==== THE RECORDS

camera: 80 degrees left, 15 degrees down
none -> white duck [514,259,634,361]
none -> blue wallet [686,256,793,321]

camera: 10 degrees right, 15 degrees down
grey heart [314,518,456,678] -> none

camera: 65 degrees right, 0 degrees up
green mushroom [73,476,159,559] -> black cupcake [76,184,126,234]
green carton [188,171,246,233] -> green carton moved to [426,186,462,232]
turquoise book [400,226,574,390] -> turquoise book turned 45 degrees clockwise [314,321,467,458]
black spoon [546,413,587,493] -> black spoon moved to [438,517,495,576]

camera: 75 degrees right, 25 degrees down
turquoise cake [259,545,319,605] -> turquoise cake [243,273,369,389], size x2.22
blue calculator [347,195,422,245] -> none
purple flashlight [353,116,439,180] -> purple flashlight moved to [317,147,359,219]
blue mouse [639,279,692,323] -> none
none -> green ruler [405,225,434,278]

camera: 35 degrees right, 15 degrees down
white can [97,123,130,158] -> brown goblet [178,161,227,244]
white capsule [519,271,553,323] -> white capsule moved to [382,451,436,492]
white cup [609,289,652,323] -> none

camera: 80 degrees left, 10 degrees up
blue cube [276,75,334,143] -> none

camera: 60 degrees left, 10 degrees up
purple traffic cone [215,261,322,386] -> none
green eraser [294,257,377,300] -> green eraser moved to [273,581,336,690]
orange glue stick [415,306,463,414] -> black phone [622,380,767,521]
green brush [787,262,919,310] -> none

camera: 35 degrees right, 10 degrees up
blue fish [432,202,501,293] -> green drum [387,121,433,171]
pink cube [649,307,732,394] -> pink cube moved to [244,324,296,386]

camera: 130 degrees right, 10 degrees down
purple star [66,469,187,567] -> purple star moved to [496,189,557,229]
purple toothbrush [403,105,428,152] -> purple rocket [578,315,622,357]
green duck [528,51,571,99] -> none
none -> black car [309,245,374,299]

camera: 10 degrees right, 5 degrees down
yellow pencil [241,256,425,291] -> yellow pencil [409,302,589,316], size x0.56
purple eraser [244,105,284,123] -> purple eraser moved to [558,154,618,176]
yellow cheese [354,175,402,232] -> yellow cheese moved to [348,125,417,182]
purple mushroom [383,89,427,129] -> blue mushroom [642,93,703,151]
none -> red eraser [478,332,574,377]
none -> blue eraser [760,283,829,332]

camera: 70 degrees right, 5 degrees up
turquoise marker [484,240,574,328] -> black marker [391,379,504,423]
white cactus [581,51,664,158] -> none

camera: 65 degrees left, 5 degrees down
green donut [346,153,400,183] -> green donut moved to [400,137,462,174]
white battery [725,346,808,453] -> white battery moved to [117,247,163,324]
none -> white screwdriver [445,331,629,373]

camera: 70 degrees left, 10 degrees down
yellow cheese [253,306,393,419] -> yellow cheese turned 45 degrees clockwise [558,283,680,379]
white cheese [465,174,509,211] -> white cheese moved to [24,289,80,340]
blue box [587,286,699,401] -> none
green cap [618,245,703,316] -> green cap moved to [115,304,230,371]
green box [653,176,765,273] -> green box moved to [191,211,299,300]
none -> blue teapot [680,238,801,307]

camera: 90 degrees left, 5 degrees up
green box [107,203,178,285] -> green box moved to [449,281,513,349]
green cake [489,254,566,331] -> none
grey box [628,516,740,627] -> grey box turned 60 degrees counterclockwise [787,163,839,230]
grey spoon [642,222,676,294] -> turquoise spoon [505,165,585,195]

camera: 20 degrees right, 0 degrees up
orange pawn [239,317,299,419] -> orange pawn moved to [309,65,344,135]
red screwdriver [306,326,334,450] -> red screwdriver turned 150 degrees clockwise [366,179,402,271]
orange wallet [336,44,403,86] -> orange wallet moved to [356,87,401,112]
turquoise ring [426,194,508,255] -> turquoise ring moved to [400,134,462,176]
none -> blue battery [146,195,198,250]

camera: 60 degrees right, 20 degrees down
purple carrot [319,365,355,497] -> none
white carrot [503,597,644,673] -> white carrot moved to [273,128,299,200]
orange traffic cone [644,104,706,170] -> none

========

INSTRUCTIONS TO FOLLOW
Quote verbatim the line containing "none -> red eraser [478,332,574,377]" and every line after it through the end of the records above.

TASK ANSWER
none -> red eraser [478,332,574,377]
none -> blue eraser [760,283,829,332]

camera: 70 degrees right, 5 degrees up
turquoise marker [484,240,574,328] -> black marker [391,379,504,423]
white cactus [581,51,664,158] -> none

camera: 65 degrees left, 5 degrees down
green donut [346,153,400,183] -> green donut moved to [400,137,462,174]
white battery [725,346,808,453] -> white battery moved to [117,247,163,324]
none -> white screwdriver [445,331,629,373]

camera: 70 degrees left, 10 degrees down
yellow cheese [253,306,393,419] -> yellow cheese turned 45 degrees clockwise [558,283,680,379]
white cheese [465,174,509,211] -> white cheese moved to [24,289,80,340]
blue box [587,286,699,401] -> none
green cap [618,245,703,316] -> green cap moved to [115,304,230,371]
green box [653,176,765,273] -> green box moved to [191,211,299,300]
none -> blue teapot [680,238,801,307]

camera: 90 degrees left, 5 degrees up
green box [107,203,178,285] -> green box moved to [449,281,513,349]
green cake [489,254,566,331] -> none
grey box [628,516,740,627] -> grey box turned 60 degrees counterclockwise [787,163,839,230]
grey spoon [642,222,676,294] -> turquoise spoon [505,165,585,195]

camera: 20 degrees right, 0 degrees up
orange pawn [239,317,299,419] -> orange pawn moved to [309,65,344,135]
red screwdriver [306,326,334,450] -> red screwdriver turned 150 degrees clockwise [366,179,402,271]
orange wallet [336,44,403,86] -> orange wallet moved to [356,87,401,112]
turquoise ring [426,194,508,255] -> turquoise ring moved to [400,134,462,176]
none -> blue battery [146,195,198,250]

camera: 60 degrees right, 20 degrees down
purple carrot [319,365,355,497] -> none
white carrot [503,597,644,673] -> white carrot moved to [273,128,299,200]
orange traffic cone [644,104,706,170] -> none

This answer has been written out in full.